'''

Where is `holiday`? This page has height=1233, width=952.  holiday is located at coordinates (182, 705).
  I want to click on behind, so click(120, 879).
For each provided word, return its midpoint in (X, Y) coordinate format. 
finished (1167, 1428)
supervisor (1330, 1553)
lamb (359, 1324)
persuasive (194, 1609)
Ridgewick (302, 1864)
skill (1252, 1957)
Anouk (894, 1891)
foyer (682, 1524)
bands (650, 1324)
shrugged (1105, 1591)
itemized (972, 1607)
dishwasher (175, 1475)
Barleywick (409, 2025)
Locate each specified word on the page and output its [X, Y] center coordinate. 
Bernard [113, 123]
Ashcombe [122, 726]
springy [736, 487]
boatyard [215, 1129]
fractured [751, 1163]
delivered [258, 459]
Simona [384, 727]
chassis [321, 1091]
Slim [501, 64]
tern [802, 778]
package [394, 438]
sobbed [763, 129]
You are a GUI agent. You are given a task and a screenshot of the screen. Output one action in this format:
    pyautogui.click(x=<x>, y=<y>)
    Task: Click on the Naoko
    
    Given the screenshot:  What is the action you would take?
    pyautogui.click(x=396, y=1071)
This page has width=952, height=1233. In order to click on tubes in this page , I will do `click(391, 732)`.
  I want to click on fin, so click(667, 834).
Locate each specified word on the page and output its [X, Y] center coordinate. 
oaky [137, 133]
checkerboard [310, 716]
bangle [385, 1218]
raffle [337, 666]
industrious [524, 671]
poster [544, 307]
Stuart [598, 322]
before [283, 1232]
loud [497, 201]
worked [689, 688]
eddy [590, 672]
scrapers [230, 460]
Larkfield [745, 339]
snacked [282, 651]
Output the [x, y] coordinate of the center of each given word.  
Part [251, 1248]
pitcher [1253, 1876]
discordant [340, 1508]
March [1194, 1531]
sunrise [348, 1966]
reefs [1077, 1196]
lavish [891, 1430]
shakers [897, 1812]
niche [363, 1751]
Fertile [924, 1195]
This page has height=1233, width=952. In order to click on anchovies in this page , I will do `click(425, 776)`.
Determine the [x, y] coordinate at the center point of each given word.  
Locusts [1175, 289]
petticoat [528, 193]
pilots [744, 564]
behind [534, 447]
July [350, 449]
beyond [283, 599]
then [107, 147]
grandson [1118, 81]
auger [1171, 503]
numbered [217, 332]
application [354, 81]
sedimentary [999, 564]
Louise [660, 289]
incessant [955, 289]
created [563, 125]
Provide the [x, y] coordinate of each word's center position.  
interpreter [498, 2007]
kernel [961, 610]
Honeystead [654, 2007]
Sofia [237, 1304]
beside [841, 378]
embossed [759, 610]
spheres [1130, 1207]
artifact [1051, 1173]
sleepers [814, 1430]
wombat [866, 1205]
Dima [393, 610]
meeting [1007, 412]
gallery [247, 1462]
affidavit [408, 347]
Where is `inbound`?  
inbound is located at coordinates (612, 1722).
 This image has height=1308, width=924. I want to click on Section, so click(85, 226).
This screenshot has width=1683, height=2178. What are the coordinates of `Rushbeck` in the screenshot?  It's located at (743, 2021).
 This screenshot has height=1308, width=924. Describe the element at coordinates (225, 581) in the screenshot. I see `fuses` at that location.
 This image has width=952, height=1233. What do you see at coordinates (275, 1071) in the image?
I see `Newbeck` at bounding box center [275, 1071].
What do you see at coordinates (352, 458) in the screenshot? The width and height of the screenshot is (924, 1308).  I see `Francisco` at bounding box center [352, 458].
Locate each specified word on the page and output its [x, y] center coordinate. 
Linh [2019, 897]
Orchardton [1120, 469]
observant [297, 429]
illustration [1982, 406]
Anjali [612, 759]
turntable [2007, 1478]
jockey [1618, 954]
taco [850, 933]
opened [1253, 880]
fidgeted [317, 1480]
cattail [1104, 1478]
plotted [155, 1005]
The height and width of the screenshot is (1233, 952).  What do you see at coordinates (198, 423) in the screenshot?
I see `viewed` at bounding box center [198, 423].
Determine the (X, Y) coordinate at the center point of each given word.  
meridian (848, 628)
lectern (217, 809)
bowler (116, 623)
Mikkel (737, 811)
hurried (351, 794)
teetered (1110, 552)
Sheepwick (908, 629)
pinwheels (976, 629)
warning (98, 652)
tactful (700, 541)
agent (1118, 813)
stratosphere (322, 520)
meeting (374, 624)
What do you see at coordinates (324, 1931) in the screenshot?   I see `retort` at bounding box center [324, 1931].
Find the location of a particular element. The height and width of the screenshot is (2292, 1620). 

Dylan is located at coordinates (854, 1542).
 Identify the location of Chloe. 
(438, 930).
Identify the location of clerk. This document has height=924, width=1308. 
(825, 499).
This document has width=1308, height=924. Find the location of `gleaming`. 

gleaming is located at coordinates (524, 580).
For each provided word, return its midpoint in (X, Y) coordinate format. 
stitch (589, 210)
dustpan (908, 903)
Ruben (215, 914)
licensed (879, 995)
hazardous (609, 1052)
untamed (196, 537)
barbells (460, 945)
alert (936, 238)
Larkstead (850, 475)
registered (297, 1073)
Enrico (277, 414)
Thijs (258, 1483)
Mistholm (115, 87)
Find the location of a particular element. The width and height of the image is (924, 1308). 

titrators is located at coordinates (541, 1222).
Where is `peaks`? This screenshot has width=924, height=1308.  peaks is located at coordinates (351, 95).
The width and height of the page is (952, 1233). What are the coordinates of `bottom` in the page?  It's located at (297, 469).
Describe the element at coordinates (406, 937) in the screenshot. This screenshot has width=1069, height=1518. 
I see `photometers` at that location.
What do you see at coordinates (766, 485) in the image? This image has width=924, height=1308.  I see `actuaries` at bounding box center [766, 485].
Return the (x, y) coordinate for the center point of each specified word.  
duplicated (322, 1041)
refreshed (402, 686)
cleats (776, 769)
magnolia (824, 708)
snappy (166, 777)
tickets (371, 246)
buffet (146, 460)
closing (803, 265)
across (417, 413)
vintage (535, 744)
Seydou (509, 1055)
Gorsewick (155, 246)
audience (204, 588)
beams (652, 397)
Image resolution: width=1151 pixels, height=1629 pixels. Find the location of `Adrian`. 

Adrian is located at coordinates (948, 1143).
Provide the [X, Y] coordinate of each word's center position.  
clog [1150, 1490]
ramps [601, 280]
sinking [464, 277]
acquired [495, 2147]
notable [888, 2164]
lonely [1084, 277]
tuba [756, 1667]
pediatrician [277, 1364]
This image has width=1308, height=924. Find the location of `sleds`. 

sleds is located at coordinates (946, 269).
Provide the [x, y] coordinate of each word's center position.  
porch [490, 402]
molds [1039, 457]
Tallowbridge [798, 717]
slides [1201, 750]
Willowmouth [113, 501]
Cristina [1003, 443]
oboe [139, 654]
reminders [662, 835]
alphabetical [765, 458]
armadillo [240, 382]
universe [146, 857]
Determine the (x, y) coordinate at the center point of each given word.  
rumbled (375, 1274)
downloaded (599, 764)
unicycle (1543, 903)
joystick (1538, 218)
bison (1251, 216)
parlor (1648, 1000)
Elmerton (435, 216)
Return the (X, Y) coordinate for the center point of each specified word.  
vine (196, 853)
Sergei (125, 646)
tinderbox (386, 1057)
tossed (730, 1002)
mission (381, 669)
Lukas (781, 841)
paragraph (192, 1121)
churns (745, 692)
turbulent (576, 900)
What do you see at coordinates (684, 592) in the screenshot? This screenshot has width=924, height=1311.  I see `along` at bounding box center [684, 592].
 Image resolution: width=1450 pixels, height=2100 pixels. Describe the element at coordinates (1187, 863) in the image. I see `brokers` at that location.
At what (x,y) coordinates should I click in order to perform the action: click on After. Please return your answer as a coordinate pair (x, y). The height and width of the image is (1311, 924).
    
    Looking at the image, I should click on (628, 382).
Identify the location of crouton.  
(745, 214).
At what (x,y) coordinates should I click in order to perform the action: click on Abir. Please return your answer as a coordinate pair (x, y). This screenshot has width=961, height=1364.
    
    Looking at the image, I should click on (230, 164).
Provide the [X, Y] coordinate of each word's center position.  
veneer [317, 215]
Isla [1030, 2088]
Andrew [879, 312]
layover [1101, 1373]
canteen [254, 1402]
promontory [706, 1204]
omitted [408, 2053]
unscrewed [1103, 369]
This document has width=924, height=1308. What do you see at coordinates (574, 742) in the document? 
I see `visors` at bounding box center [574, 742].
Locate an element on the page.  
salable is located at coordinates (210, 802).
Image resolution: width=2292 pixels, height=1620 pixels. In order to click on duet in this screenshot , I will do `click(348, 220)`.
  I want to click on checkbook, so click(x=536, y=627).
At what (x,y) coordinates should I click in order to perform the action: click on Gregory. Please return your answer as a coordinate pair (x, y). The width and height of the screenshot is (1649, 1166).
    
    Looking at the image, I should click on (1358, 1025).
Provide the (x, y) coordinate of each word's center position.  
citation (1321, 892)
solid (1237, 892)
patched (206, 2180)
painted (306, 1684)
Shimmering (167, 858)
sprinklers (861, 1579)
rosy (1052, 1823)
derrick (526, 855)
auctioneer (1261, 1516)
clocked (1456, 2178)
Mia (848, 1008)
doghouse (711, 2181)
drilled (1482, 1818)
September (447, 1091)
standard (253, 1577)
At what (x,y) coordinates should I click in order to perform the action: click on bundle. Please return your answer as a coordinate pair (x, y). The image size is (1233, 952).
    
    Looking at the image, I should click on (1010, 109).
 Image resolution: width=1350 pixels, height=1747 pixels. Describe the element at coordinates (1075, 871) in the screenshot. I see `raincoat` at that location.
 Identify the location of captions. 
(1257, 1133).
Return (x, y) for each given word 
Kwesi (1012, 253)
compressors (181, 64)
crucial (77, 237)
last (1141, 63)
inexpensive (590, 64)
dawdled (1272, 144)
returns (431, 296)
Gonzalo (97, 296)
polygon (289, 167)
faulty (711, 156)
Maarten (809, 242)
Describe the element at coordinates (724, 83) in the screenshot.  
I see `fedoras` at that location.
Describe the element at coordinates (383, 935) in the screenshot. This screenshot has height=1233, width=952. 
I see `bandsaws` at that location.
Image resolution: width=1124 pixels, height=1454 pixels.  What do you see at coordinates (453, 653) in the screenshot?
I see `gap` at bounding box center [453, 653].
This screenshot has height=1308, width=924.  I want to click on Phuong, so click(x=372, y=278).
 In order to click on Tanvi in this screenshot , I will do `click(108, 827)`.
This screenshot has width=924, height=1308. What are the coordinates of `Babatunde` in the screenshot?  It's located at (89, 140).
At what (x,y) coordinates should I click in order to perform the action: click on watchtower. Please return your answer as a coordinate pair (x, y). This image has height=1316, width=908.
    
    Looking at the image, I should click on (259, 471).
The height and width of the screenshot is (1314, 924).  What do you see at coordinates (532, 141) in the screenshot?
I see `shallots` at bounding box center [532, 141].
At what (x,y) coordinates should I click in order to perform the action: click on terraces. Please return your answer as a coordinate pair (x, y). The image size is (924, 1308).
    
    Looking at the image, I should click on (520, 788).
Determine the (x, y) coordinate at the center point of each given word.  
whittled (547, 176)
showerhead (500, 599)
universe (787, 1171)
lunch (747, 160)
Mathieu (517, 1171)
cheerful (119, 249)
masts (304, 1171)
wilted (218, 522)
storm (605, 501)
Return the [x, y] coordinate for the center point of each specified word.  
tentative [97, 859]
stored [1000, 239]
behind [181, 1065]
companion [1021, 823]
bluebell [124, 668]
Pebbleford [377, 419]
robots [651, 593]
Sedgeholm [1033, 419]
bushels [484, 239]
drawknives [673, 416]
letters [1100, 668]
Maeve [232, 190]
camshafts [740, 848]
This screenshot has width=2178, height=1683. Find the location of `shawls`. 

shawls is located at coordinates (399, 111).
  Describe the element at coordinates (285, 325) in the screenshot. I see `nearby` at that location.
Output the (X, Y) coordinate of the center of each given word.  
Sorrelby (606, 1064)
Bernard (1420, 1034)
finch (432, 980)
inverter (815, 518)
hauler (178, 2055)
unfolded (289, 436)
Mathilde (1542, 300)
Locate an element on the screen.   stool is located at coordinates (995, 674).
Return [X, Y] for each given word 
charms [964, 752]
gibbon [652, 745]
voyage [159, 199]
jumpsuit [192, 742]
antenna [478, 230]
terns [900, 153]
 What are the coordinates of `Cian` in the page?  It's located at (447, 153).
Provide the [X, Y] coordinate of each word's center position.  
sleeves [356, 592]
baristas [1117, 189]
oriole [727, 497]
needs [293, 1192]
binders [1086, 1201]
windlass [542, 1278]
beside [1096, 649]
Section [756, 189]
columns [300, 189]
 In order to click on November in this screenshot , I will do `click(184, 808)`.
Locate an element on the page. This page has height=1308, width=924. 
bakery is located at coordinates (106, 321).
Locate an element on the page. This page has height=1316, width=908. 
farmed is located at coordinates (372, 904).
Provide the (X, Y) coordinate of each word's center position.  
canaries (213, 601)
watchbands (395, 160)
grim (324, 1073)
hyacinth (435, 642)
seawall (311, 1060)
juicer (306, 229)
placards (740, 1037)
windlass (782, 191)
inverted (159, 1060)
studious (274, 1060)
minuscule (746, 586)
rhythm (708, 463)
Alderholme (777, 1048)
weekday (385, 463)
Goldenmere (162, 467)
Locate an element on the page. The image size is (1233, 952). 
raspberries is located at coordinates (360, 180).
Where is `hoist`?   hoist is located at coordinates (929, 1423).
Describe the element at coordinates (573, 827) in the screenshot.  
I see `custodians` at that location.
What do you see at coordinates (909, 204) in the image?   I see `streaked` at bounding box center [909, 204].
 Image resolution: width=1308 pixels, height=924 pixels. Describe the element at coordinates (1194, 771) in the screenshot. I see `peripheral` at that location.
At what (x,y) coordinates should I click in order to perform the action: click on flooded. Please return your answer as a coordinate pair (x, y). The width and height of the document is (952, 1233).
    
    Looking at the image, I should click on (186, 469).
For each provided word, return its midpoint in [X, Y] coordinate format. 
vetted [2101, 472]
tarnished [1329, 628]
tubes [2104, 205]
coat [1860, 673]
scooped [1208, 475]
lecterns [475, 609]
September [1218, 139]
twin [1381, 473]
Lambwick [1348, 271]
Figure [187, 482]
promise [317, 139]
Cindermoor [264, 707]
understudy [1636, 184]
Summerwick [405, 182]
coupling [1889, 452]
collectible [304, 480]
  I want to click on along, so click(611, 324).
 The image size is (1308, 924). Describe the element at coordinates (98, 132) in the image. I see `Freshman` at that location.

'''

Reproduce the rows from the line with "vintage (535, 744)" to the line with "Image resolution: width=1450", changing "tinderbox" to "matchbox" and keeping everything else the same.

vintage (535, 744)
Seydou (509, 1055)
Gorsewick (155, 246)
audience (204, 588)
beams (652, 397)
Image resolution: width=1151 pixels, height=1629 pixels. Find the location of `Adrian`. 

Adrian is located at coordinates (948, 1143).
Provide the [X, Y] coordinate of each word's center position.  
clog [1150, 1490]
ramps [601, 280]
sinking [464, 277]
acquired [495, 2147]
notable [888, 2164]
lonely [1084, 277]
tuba [756, 1667]
pediatrician [277, 1364]
This image has width=1308, height=924. Find the location of `sleds`. 

sleds is located at coordinates (946, 269).
Provide the [x, y] coordinate of each word's center position.  
porch [490, 402]
molds [1039, 457]
Tallowbridge [798, 717]
slides [1201, 750]
Willowmouth [113, 501]
Cristina [1003, 443]
oboe [139, 654]
reminders [662, 835]
alphabetical [765, 458]
armadillo [240, 382]
universe [146, 857]
Determine the (x, y) coordinate at the center point of each given word.  
rumbled (375, 1274)
downloaded (599, 764)
unicycle (1543, 903)
joystick (1538, 218)
bison (1251, 216)
parlor (1648, 1000)
Elmerton (435, 216)
Return the (X, Y) coordinate for the center point of each specified word.  
vine (196, 853)
Sergei (125, 646)
matchbox (386, 1057)
tossed (730, 1002)
mission (381, 669)
Lukas (781, 841)
paragraph (192, 1121)
churns (745, 692)
turbulent (576, 900)
What do you see at coordinates (684, 592) in the screenshot? This screenshot has width=924, height=1311.  I see `along` at bounding box center [684, 592].
 Image resolution: width=1450 pixels, height=2100 pixels. Describe the element at coordinates (1187, 863) in the image. I see `brokers` at that location.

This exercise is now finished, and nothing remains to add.